AIM OF THE TASK
Once you have located the line containing "V3: AC 100mV" in the material below, return it exactly along with each line after it through the line containing "TH1: 10k (+9V, N_6) -> 100k (+9V, N_6)".

SUPPLIED INFORMATION
________

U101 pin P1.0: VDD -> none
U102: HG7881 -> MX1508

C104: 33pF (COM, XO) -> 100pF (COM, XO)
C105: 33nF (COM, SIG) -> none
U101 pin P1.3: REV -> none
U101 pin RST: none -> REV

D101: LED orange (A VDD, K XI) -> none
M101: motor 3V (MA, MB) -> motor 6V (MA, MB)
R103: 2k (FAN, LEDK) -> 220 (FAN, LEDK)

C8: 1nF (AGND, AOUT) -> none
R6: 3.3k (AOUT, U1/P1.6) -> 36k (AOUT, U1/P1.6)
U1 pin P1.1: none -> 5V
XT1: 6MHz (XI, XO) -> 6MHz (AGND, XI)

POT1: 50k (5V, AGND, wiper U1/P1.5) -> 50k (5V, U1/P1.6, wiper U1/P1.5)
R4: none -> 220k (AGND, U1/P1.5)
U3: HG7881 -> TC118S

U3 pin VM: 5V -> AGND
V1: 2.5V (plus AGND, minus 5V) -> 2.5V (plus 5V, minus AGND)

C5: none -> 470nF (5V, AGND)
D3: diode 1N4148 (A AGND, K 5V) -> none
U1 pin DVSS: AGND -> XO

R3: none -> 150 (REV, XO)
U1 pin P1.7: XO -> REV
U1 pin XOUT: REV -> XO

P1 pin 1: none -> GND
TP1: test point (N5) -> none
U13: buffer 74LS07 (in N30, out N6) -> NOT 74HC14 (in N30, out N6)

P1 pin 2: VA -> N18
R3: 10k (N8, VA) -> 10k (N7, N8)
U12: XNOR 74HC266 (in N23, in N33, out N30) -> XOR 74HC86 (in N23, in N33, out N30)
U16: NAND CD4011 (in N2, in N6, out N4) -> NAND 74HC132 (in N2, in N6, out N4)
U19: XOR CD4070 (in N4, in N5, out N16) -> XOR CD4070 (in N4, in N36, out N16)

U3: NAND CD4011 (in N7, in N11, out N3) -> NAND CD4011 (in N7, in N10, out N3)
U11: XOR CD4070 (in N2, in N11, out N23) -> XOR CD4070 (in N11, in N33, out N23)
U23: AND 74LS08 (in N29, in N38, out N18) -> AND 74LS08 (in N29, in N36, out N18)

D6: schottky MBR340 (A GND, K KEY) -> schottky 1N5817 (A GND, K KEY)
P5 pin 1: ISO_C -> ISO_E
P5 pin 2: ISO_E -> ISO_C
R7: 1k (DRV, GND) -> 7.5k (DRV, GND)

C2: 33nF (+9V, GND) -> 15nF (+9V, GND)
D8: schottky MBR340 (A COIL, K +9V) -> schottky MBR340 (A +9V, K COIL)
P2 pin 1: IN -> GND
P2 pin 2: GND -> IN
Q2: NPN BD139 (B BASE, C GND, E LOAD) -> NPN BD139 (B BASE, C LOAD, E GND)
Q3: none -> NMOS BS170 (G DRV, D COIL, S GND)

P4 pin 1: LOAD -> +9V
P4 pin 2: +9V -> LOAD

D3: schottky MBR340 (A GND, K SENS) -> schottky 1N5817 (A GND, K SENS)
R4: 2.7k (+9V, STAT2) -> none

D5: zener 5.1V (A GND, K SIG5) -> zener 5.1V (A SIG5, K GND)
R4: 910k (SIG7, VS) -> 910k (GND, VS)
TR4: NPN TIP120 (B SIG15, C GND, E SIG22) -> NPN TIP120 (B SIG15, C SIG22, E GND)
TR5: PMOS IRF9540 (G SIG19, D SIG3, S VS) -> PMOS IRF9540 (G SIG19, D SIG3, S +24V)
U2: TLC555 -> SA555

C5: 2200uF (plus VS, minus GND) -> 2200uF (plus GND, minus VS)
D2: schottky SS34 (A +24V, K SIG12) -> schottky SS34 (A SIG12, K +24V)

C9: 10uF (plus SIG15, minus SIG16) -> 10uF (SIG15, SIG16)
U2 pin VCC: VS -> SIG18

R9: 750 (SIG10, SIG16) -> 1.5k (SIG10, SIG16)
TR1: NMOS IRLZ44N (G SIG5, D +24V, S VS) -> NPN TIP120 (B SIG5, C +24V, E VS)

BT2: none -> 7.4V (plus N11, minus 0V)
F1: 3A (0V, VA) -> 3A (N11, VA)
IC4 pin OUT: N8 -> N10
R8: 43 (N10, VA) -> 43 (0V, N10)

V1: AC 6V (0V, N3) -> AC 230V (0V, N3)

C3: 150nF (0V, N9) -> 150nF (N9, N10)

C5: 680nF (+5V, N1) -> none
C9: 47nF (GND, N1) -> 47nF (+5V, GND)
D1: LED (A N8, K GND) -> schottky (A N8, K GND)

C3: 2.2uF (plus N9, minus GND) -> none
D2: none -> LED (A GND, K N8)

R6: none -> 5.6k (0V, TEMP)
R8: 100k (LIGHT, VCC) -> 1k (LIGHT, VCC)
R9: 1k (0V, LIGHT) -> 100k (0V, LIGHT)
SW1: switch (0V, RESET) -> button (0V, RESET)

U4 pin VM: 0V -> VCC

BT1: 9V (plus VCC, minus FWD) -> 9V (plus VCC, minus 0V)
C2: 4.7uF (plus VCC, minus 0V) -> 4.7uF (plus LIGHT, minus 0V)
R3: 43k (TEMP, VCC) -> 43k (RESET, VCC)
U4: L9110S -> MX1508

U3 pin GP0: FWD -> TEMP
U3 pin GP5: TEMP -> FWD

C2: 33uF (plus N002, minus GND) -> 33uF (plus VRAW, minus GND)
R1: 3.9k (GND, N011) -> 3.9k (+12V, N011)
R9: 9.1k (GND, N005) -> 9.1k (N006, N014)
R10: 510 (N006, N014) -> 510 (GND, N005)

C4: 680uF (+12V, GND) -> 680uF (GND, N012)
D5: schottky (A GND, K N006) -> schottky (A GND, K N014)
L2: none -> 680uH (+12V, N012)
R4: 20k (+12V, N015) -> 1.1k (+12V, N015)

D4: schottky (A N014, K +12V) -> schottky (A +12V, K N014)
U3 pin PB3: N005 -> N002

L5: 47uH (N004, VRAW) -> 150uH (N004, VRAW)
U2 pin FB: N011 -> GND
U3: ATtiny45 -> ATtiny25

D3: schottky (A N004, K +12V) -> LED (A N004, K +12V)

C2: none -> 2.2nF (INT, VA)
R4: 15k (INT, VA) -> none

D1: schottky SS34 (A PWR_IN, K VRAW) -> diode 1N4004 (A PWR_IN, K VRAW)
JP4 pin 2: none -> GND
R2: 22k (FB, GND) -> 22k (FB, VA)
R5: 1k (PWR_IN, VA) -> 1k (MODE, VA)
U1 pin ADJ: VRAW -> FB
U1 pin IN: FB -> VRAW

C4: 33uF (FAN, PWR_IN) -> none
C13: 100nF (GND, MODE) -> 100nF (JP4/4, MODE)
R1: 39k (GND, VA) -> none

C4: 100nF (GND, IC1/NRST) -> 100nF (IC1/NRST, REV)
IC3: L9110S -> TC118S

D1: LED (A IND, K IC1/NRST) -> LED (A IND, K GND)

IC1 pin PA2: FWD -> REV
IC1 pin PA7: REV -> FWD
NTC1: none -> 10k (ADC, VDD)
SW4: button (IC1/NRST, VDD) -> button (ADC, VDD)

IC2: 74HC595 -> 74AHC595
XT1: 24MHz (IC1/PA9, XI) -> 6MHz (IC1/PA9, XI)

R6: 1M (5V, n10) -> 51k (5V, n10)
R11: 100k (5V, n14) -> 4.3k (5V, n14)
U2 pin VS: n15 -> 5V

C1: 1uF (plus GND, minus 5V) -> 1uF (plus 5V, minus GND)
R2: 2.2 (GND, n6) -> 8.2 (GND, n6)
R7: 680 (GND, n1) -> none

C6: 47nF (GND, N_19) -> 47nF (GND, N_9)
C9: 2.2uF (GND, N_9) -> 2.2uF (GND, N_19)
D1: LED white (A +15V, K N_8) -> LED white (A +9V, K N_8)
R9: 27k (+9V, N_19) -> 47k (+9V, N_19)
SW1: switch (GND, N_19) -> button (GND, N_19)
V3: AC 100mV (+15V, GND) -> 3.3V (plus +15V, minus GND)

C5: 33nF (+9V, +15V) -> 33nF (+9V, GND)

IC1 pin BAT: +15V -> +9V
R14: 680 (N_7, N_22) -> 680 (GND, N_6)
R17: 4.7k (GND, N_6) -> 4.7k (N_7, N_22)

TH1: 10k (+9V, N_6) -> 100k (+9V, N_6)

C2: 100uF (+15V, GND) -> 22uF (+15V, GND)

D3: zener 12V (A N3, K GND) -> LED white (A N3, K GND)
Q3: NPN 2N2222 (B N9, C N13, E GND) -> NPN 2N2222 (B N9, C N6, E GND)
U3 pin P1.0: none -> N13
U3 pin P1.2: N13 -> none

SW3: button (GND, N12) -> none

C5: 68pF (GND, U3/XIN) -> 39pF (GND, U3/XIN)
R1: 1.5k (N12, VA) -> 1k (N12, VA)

________

SOLVED PROBLEM
V3: AC 100mV (+15V, GND) -> 3.3V (plus +15V, minus GND)

C5: 33nF (+9V, +15V) -> 33nF (+9V, GND)

IC1 pin BAT: +15V -> +9V
R14: 680 (N_7, N_22) -> 680 (GND, N_6)
R17: 4.7k (GND, N_6) -> 4.7k (N_7, N_22)

TH1: 10k (+9V, N_6) -> 100k (+9V, N_6)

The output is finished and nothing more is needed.